## [INPUT]
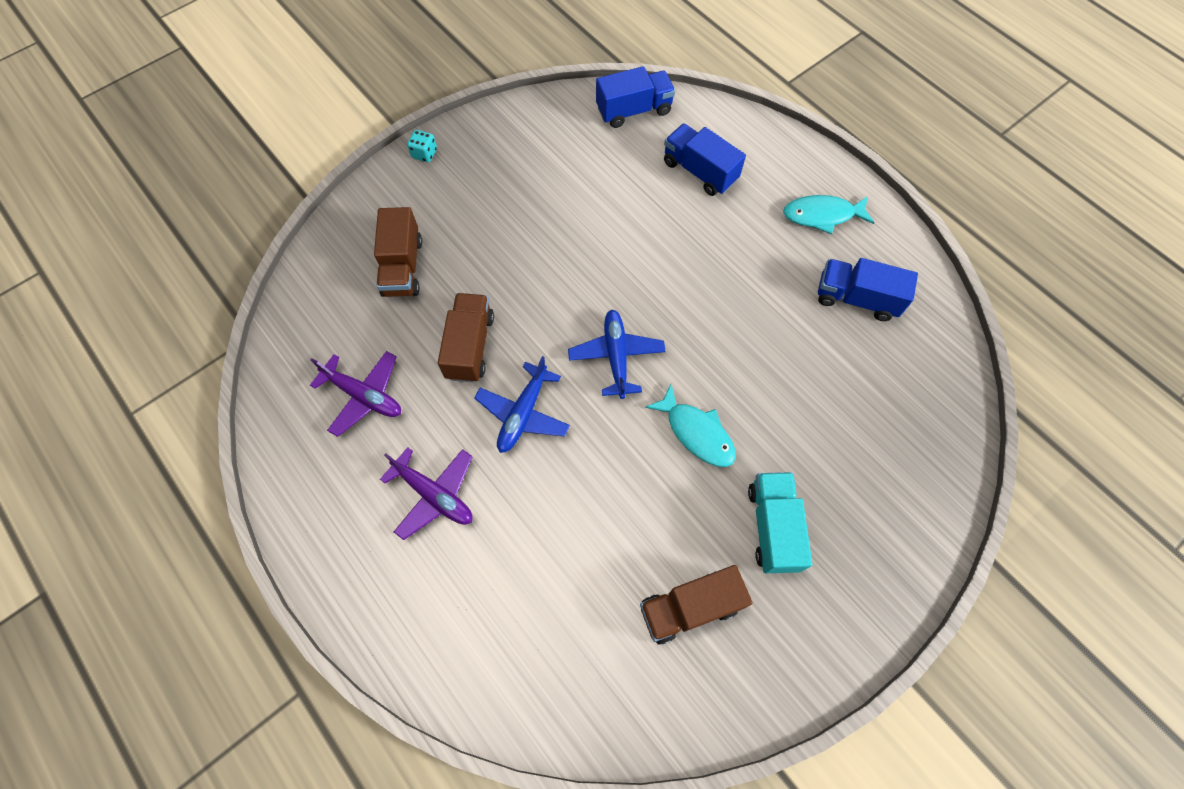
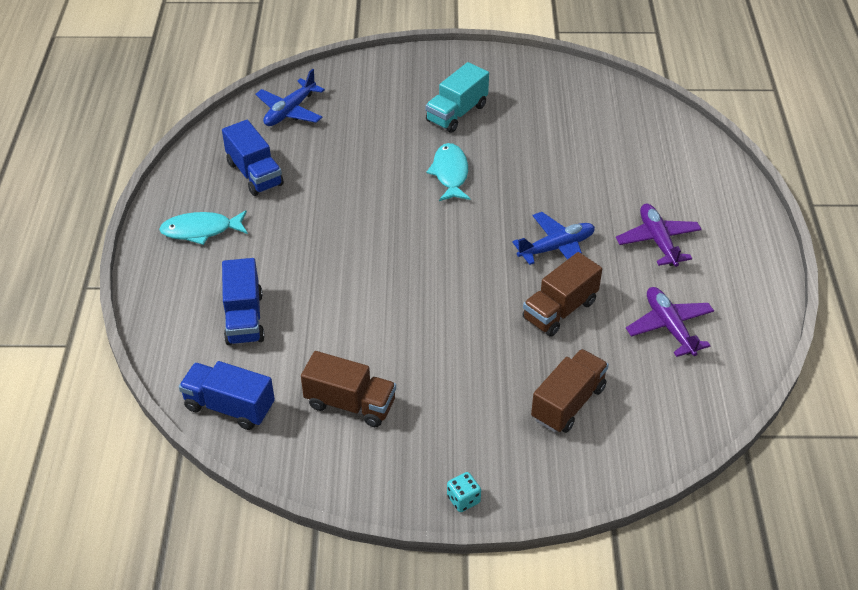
camera: 140 degrees left, 20 degrees down
(616, 356) = (457, 240): blue plane -> blue plane (290, 111)
(689, 607) = (542, 112): brown truck -> brown truck (350, 404)
(822, 215) = (201, 230): turquoise fish -> turquoise fish turned 135 degrees clockwise

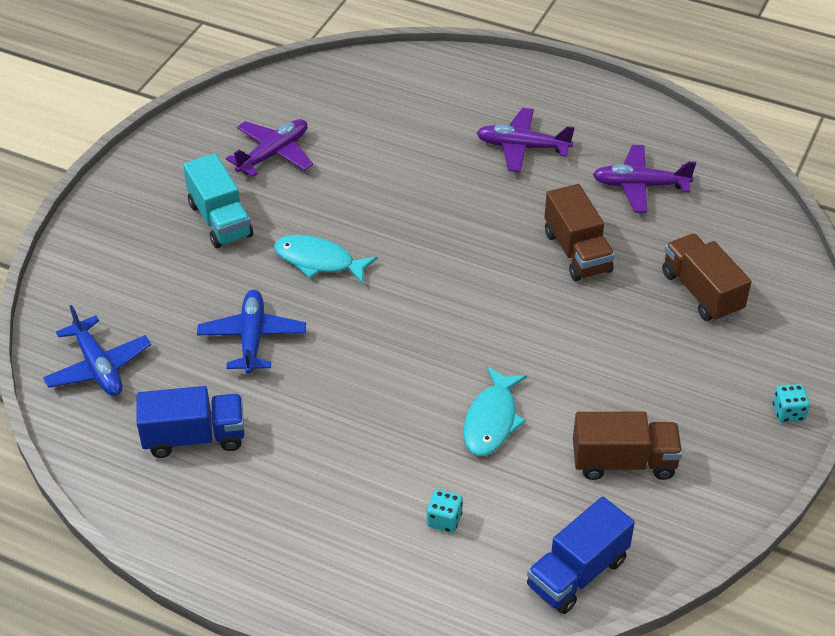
camera: 65 degrees left, 0 degrees up
(201, 230) = (264, 521): turquoise fish -> turquoise fish (492, 420)
(244, 318) = (444, 520): blue truck -> turquoise dice
(350, 404) = (624, 462): brown truck -> brown truck turned 45 degrees clockwise
(542, 113) = (273, 154): none -> purple plane
(556, 248) = (488, 221): blue plane -> blue plane (252, 338)

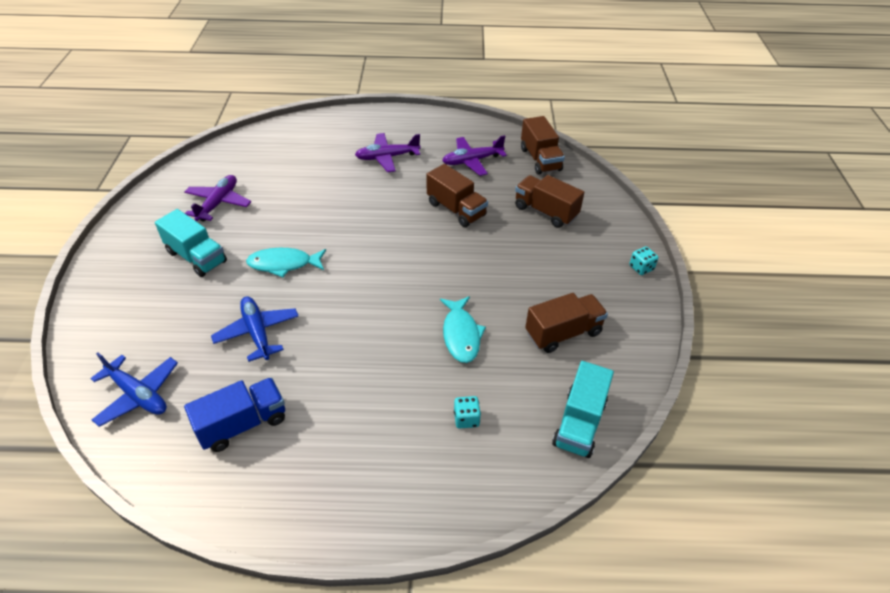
camera: 25 degrees left, 0 degrees up
(577, 573) = (579, 423): blue truck -> turquoise truck
(742, 211) = (540, 159): none -> brown truck

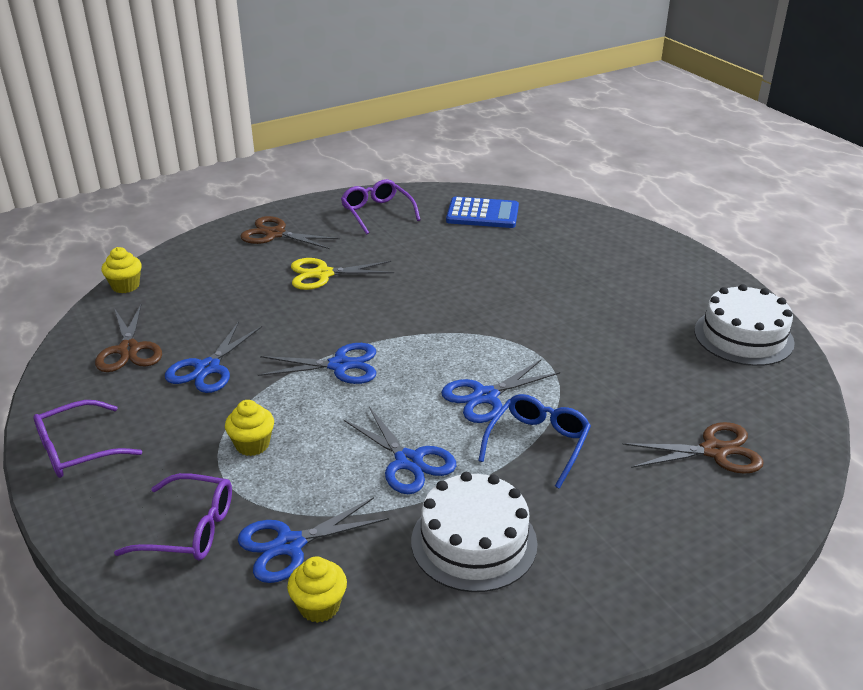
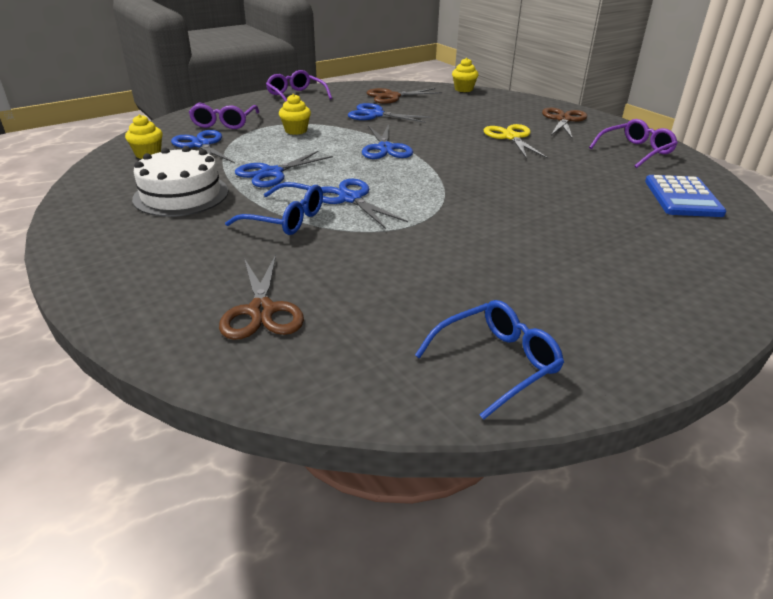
camera: 85 degrees right, 0 degrees up
(743, 336) = (496, 363): white cake -> blue glasses

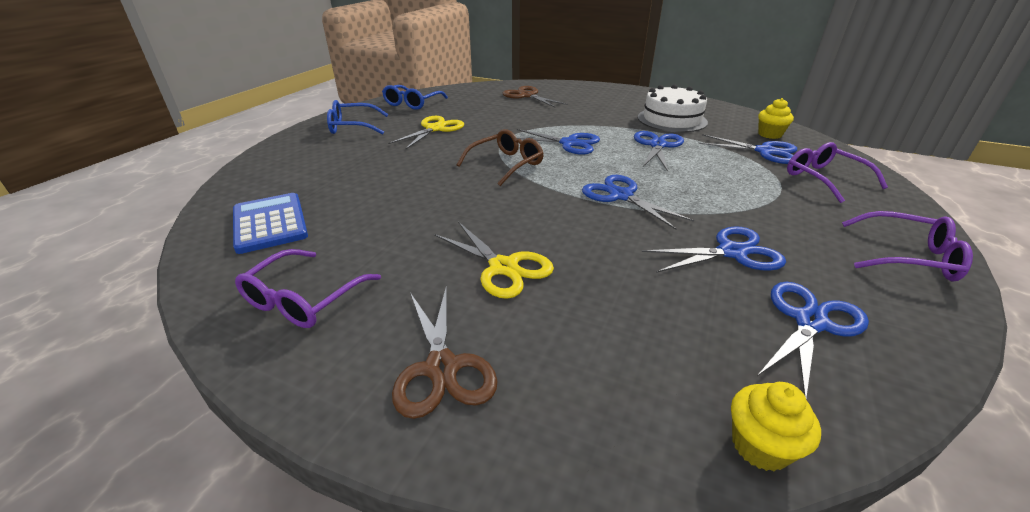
camera: 150 degrees right, 0 degrees up
(285, 219) = (585, 123): blue glasses -> blue glasses (352, 127)
(296, 130) = (744, 191): yellow cupcake -> none
(392, 96) = (810, 322): brown scissors -> blue scissors
(445, 194) = (506, 164): none -> brown glasses
(489, 270) = (435, 129): none -> yellow scissors

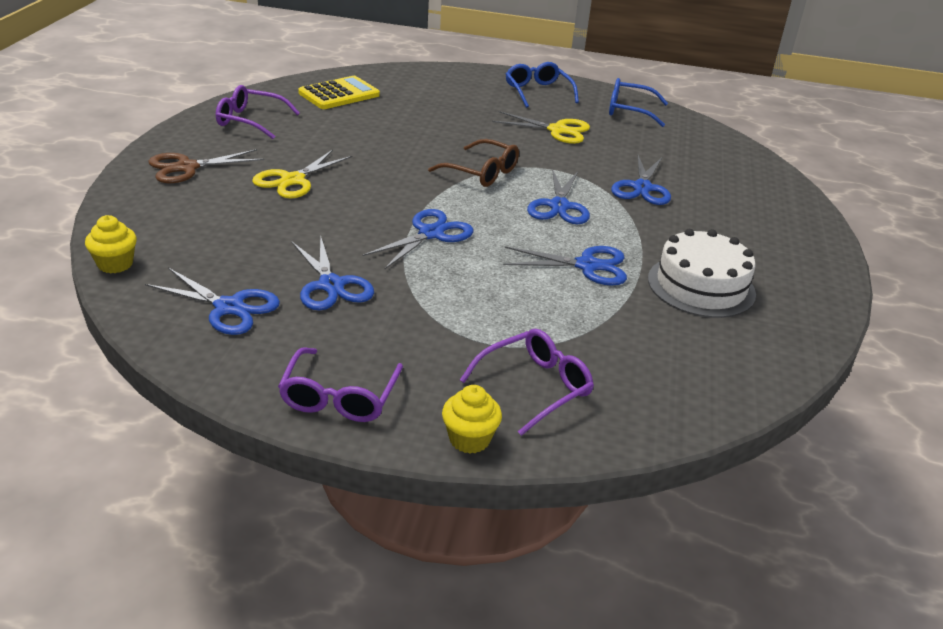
camera: 75 degrees right, 0 degrees up
(270, 223) = (339, 94): blue calculator -> yellow calculator
(527, 96) = (719, 176): brown scissors -> none
(764, 151) = (613, 353): blue scissors -> blue scissors (642, 188)
(769, 134) = (693, 371): yellow cupcake -> yellow cupcake (469, 439)

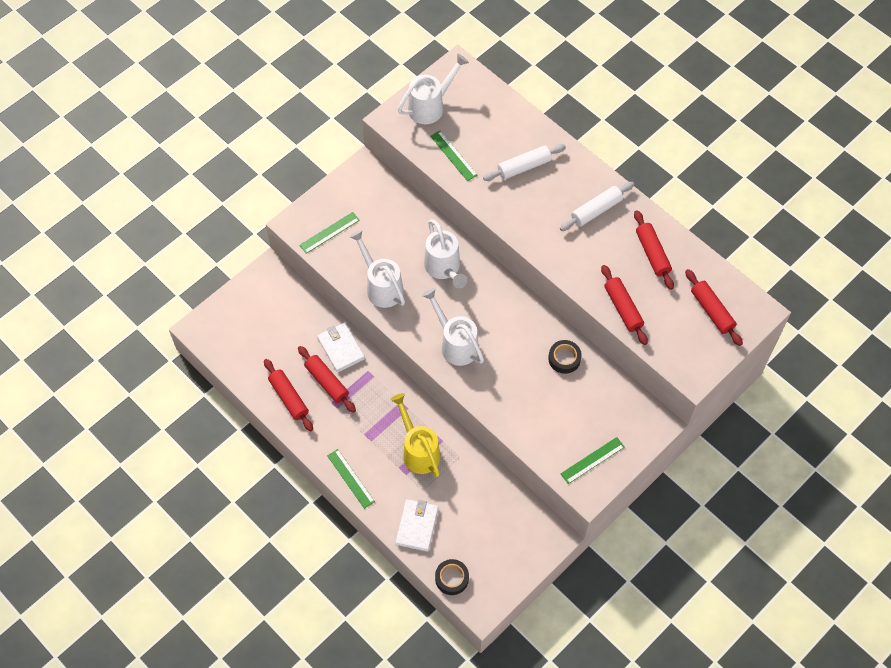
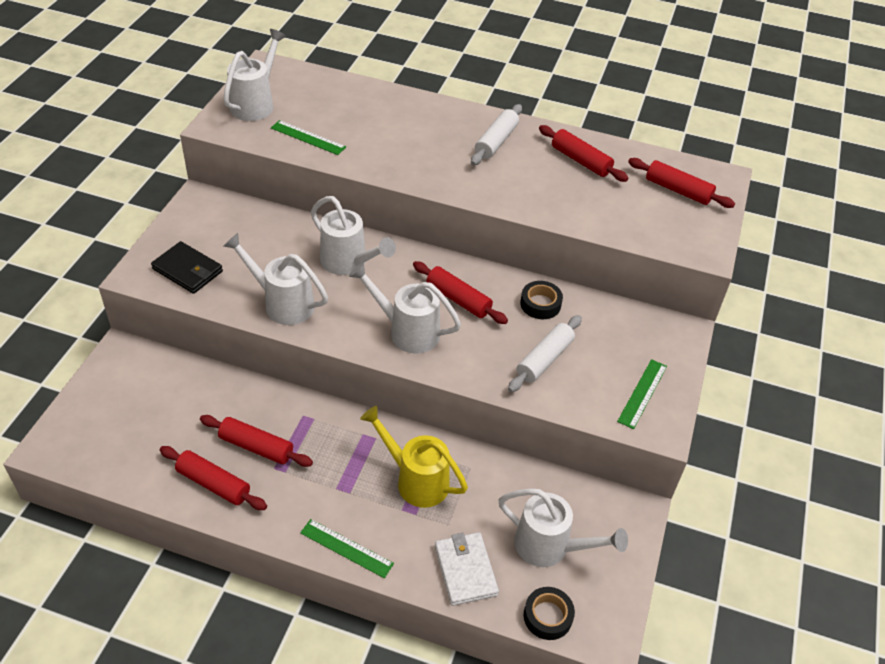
camera: 30 degrees left, 15 degrees down
(329, 232) = (187, 270): green ruler -> black wallet
(341, 348) = (256, 403): white wallet -> none
(480, 535) = (549, 547): none -> white watering can
(524, 167) = (393, 127): white rolling pin -> white rolling pin (544, 359)
(623, 308) = (587, 216): red rolling pin -> red rolling pin (458, 299)

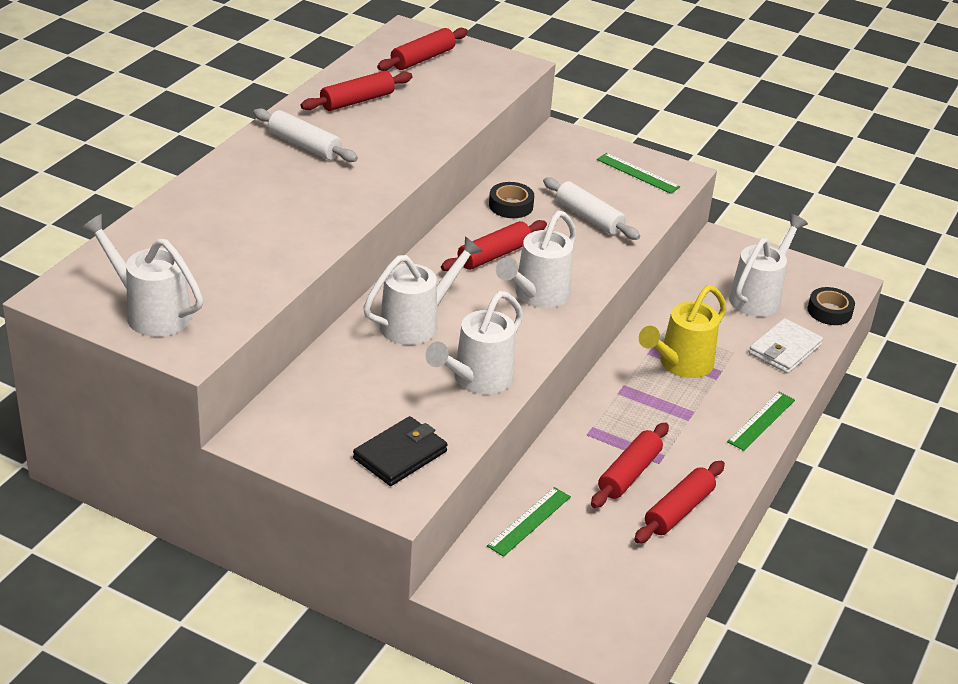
camera: 80 degrees left, 10 degrees down
(308, 137) = (247, 276): green ruler -> green ruler (529, 521)
(465, 570) = (784, 349): white wallet -> white wallet turned 45 degrees counterclockwise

## [WORK INSTRUCTIONS]
I'd like the lines above repeated exactly, from the one that contains "(764, 151) = (613, 353): blue" through the one that contains "camera: 80 degrees left, 10 degrees down", with no pictures.

## [SOLVED EXERCISE]
(764, 151) = (613, 353): blue scissors -> blue scissors (642, 188)
(769, 134) = (693, 371): yellow cupcake -> yellow cupcake (469, 439)

camera: 30 degrees left, 15 degrees down
(329, 232) = (187, 270): green ruler -> black wallet
(341, 348) = (256, 403): white wallet -> none
(480, 535) = (549, 547): none -> white watering can
(524, 167) = (393, 127): white rolling pin -> white rolling pin (544, 359)
(623, 308) = (587, 216): red rolling pin -> red rolling pin (458, 299)

camera: 80 degrees left, 10 degrees down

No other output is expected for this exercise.